[WHAT YOU HAVE TO DO]: Every picture should be left out, but the lines below must be repeated exactly.

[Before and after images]
________________

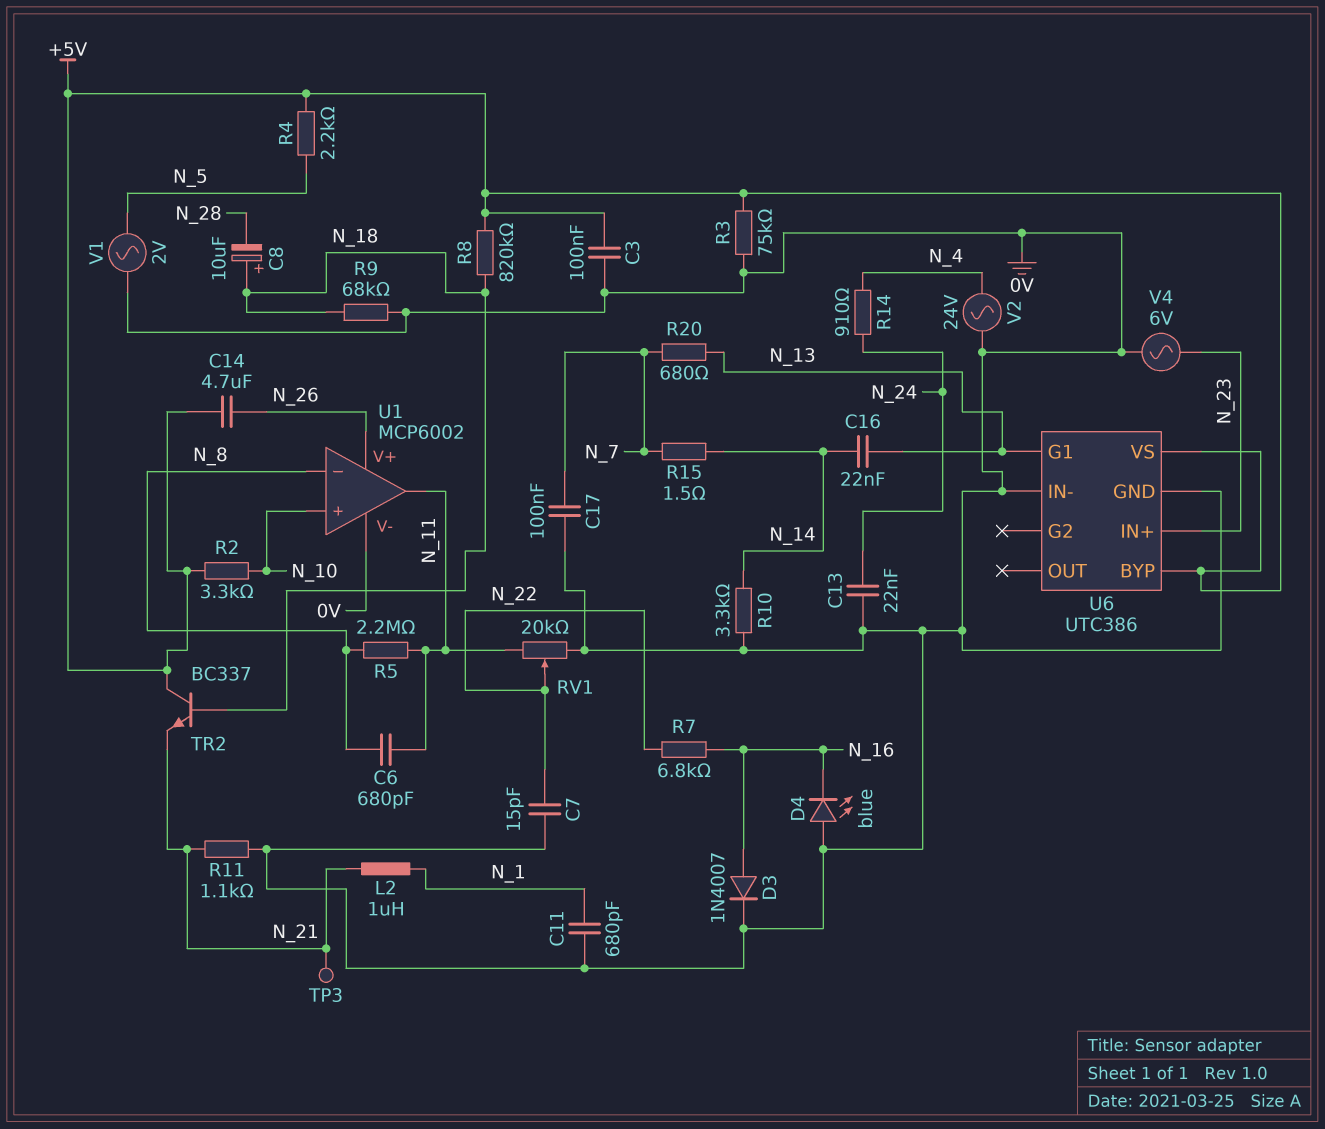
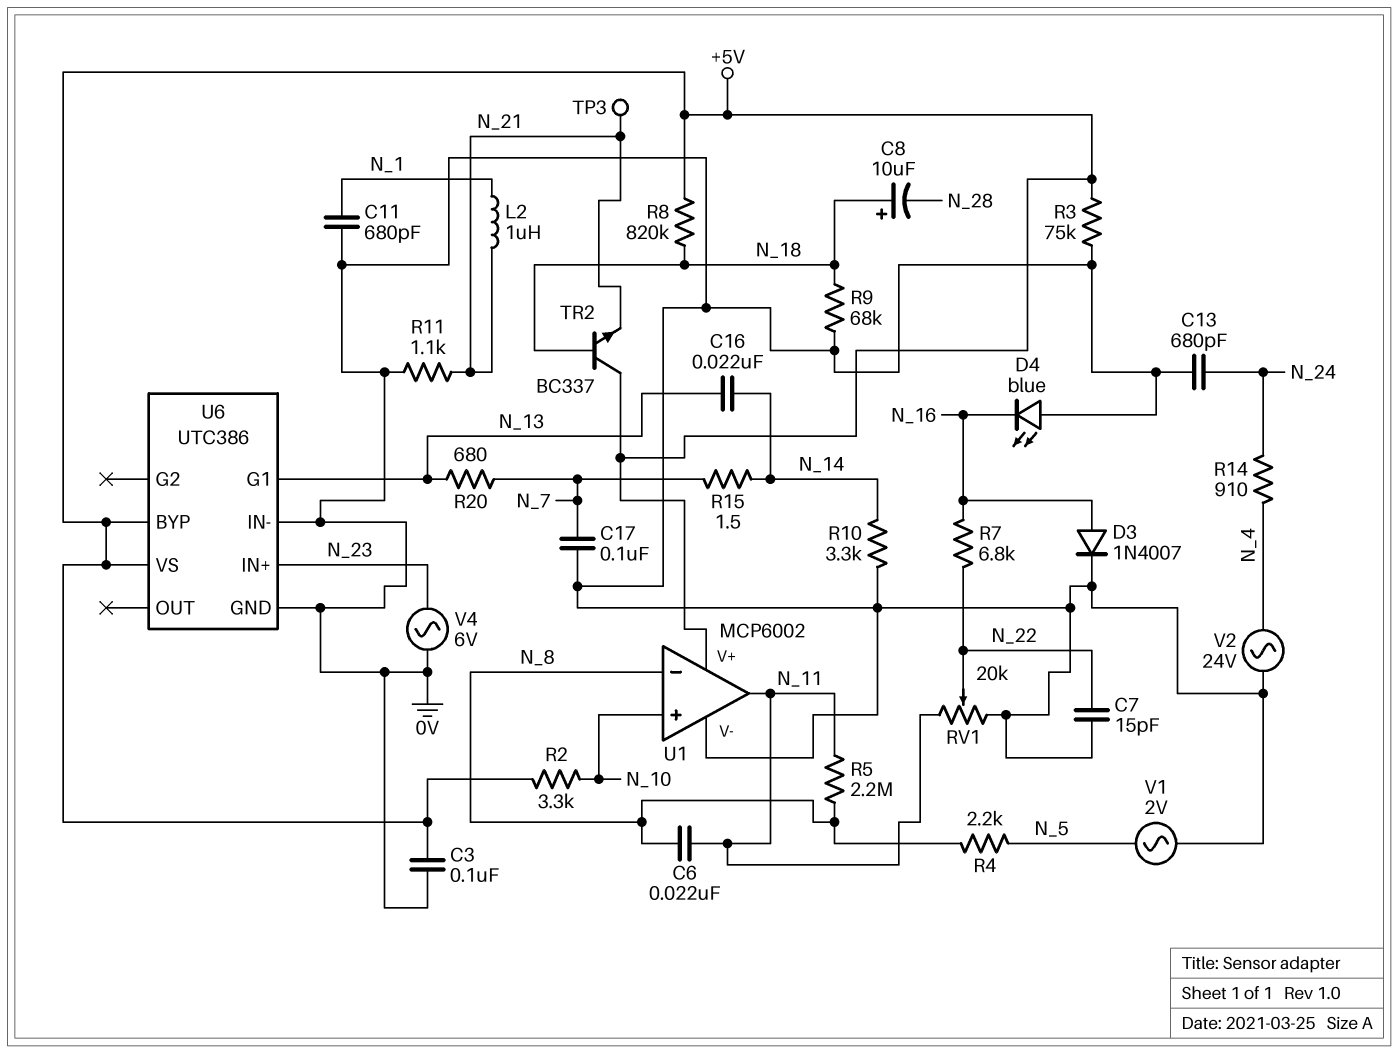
C6: 680pF (N_8, N_11) -> 22nF (N_8, N_11)
C13: 22nF (0V, N_24) -> 680pF (0V, N_24)
C14: 4.7uF (+5V, N_26) -> none
R4: 2.2k (+5V, N_5) -> 2.2k (N_5, N_8)
U1 pin V+: N_26 -> +5V

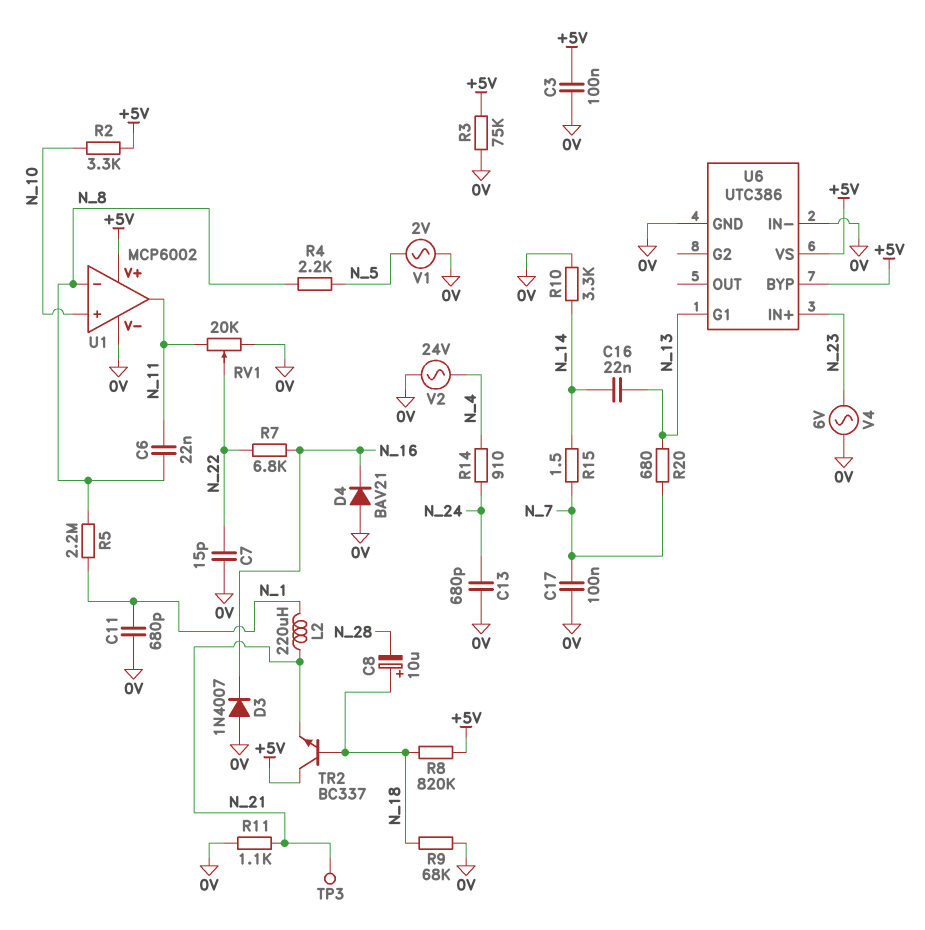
D3: diode 1N4007 (A N_16, K 0V) -> diode 1N4007 (A 0V, K N_16)
D4: LED blue (A 0V, K N_16) -> diode BAV21 (A 0V, K N_16)
L2: 1uH (N_1, N_21) -> 220uH (N_1, N_21)
R5: 2.2M (N_8, N_11) -> 2.2M (N_1, N_8)

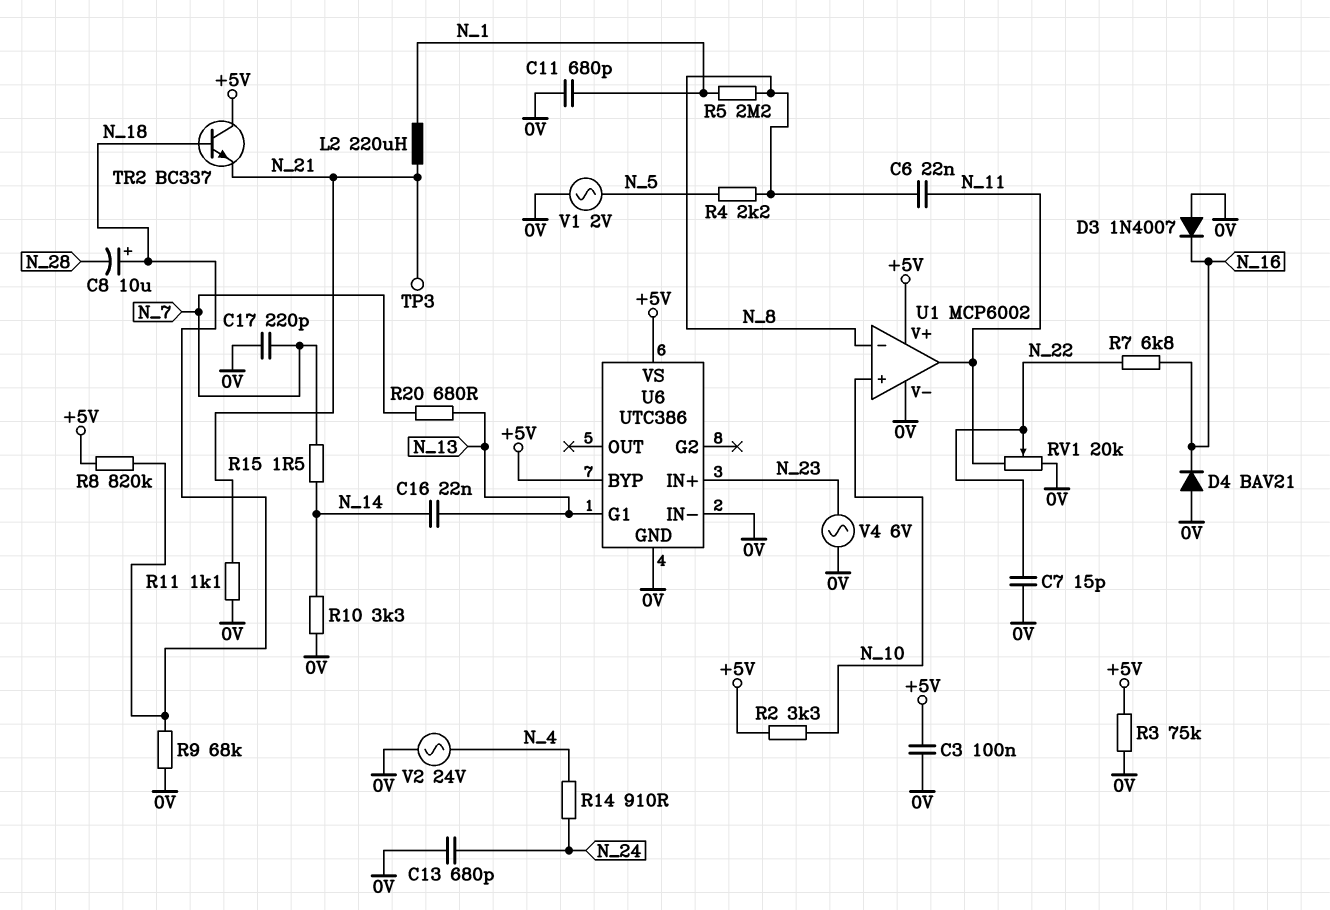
C17: 100nF (0V, N_7) -> 220pF (0V, N_7)

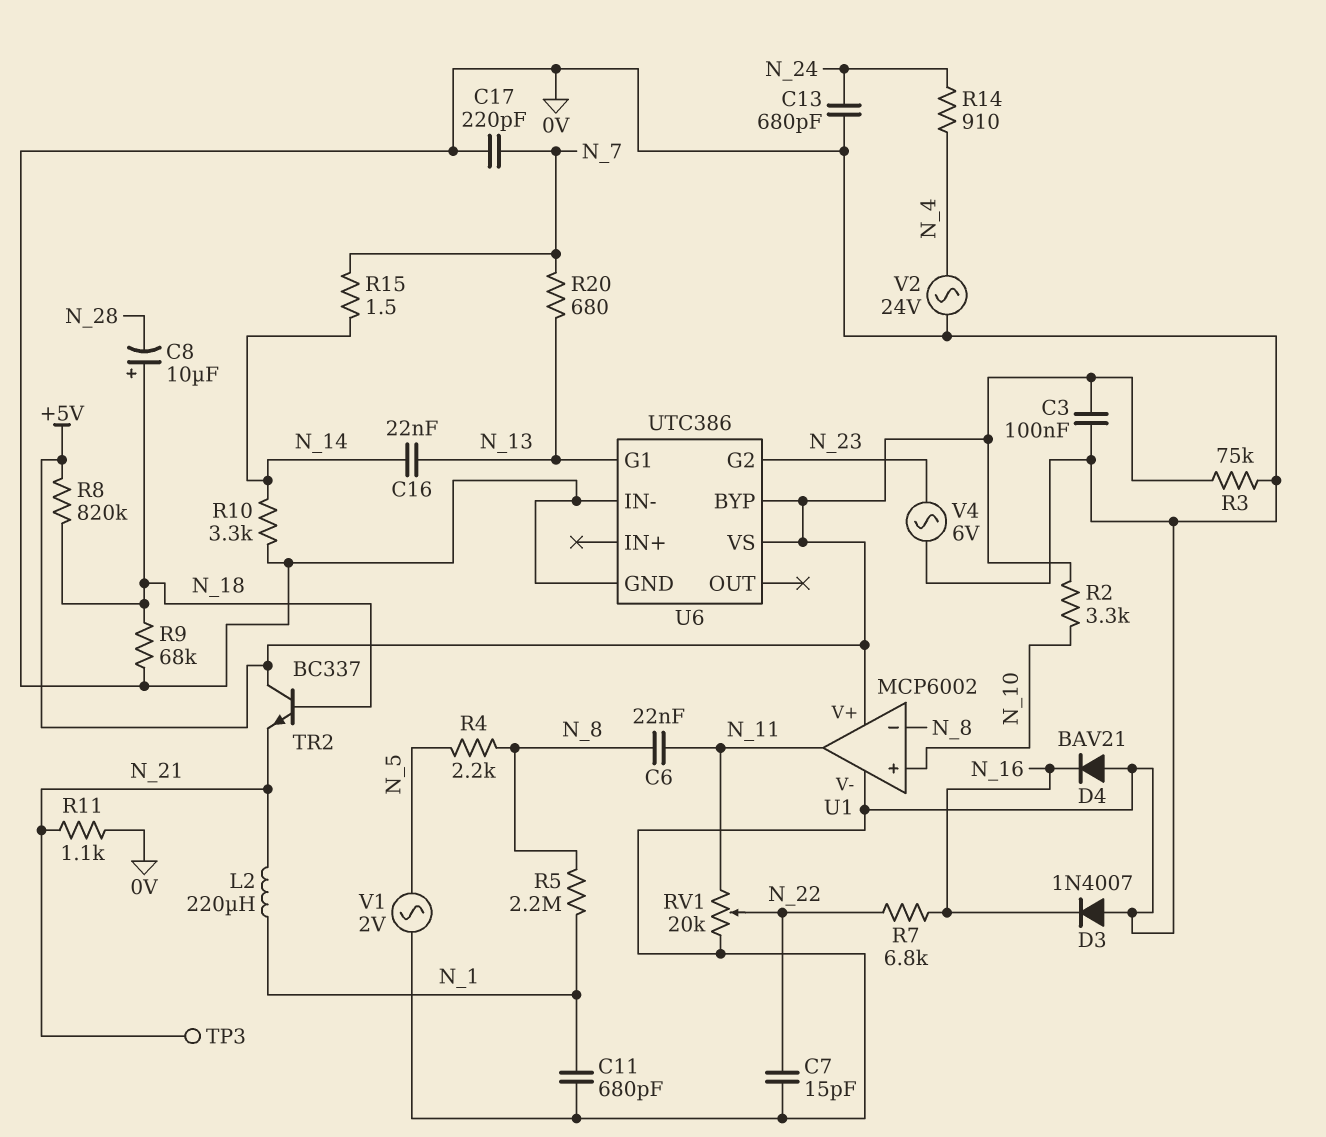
U6 pin G2: none -> N_23
U6 pin IN+: N_23 -> none

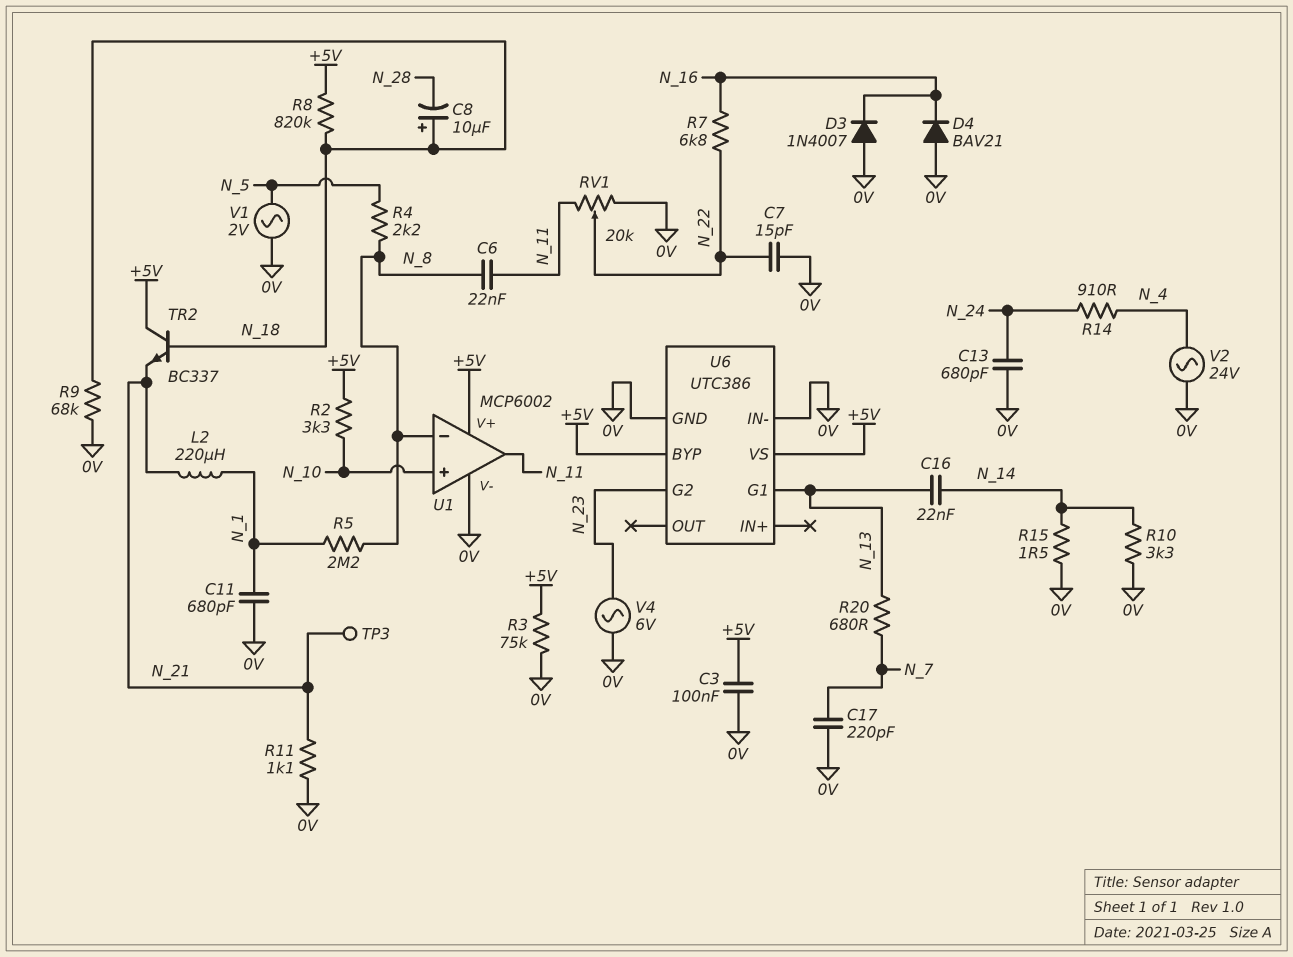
R15: 1.5 (N_7, N_14) -> 1.5 (0V, N_14)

________________

[WRITTEN ANSWER]:
C6: 680pF (N_8, N_11) -> 22nF (N_8, N_11)
C13: 22nF (0V, N_24) -> 680pF (0V, N_24)
C14: 4.7uF (+5V, N_26) -> none
R4: 2.2k (+5V, N_5) -> 2.2k (N_5, N_8)
U1 pin V+: N_26 -> +5V

D3: diode 1N4007 (A N_16, K 0V) -> diode 1N4007 (A 0V, K N_16)
D4: LED blue (A 0V, K N_16) -> diode BAV21 (A 0V, K N_16)
L2: 1uH (N_1, N_21) -> 220uH (N_1, N_21)
R5: 2.2M (N_8, N_11) -> 2.2M (N_1, N_8)

C17: 100nF (0V, N_7) -> 220pF (0V, N_7)

U6 pin G2: none -> N_23
U6 pin IN+: N_23 -> none

R15: 1.5 (N_7, N_14) -> 1.5 (0V, N_14)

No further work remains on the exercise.